| The task |
Your answer should be the exact lines of the records, starting with the one containing "U41: buffer 74LS07" and running to the end.

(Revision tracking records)
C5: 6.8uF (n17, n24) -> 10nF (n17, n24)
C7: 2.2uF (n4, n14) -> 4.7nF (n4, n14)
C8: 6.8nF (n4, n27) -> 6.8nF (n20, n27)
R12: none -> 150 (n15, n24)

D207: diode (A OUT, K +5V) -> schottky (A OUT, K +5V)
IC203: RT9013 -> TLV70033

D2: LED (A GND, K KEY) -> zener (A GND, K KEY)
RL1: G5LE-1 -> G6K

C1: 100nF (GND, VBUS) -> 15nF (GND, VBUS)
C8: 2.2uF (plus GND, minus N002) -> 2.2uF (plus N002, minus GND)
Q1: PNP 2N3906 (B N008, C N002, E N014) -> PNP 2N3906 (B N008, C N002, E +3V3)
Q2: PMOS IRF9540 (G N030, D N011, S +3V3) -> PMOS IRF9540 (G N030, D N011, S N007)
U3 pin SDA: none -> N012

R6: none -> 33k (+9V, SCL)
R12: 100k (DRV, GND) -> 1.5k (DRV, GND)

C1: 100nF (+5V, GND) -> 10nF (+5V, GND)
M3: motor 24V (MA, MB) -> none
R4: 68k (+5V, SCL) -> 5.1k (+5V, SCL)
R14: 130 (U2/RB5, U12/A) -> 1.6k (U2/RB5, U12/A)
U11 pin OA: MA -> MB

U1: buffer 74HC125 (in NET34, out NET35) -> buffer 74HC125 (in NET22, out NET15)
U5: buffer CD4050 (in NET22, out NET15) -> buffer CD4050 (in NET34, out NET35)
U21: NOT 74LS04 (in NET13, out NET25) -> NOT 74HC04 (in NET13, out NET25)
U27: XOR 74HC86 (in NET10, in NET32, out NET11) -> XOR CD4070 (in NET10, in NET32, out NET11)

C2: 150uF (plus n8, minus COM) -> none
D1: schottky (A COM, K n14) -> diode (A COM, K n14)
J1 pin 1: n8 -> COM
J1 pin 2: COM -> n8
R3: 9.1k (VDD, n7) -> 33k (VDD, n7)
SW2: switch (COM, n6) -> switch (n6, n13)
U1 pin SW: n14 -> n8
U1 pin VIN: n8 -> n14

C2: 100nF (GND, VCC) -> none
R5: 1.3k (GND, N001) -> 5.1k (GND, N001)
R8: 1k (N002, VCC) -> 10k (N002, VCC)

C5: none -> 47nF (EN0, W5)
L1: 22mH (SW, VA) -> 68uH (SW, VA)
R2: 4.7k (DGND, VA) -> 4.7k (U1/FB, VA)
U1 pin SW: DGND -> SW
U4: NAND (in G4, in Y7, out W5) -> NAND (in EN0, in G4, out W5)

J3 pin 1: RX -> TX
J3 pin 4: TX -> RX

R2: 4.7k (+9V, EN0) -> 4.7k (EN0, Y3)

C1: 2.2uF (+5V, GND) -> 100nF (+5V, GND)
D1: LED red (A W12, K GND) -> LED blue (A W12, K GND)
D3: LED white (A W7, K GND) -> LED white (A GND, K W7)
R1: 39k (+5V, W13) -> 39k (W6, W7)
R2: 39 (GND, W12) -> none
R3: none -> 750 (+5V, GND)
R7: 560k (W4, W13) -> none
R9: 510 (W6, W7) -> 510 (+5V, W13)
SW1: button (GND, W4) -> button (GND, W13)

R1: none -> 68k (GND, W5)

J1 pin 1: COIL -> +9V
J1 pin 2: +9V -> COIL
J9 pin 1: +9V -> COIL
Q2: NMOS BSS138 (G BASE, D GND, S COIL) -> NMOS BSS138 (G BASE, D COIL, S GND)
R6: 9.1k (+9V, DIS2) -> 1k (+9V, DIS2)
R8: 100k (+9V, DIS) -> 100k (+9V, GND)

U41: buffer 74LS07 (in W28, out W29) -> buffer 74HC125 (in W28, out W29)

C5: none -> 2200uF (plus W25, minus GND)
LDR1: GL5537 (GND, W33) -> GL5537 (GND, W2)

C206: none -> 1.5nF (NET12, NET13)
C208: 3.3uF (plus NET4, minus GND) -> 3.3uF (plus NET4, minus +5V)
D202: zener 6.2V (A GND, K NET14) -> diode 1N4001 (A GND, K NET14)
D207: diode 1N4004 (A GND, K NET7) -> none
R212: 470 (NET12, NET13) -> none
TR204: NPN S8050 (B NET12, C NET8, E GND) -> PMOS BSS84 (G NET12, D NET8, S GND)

| Your solution |
U41: buffer 74LS07 (in W28, out W29) -> buffer 74HC125 (in W28, out W29)

C5: none -> 2200uF (plus W25, minus GND)
LDR1: GL5537 (GND, W33) -> GL5537 (GND, W2)

C206: none -> 1.5nF (NET12, NET13)
C208: 3.3uF (plus NET4, minus GND) -> 3.3uF (plus NET4, minus +5V)
D202: zener 6.2V (A GND, K NET14) -> diode 1N4001 (A GND, K NET14)
D207: diode 1N4004 (A GND, K NET7) -> none
R212: 470 (NET12, NET13) -> none
TR204: NPN S8050 (B NET12, C NET8, E GND) -> PMOS BSS84 (G NET12, D NET8, S GND)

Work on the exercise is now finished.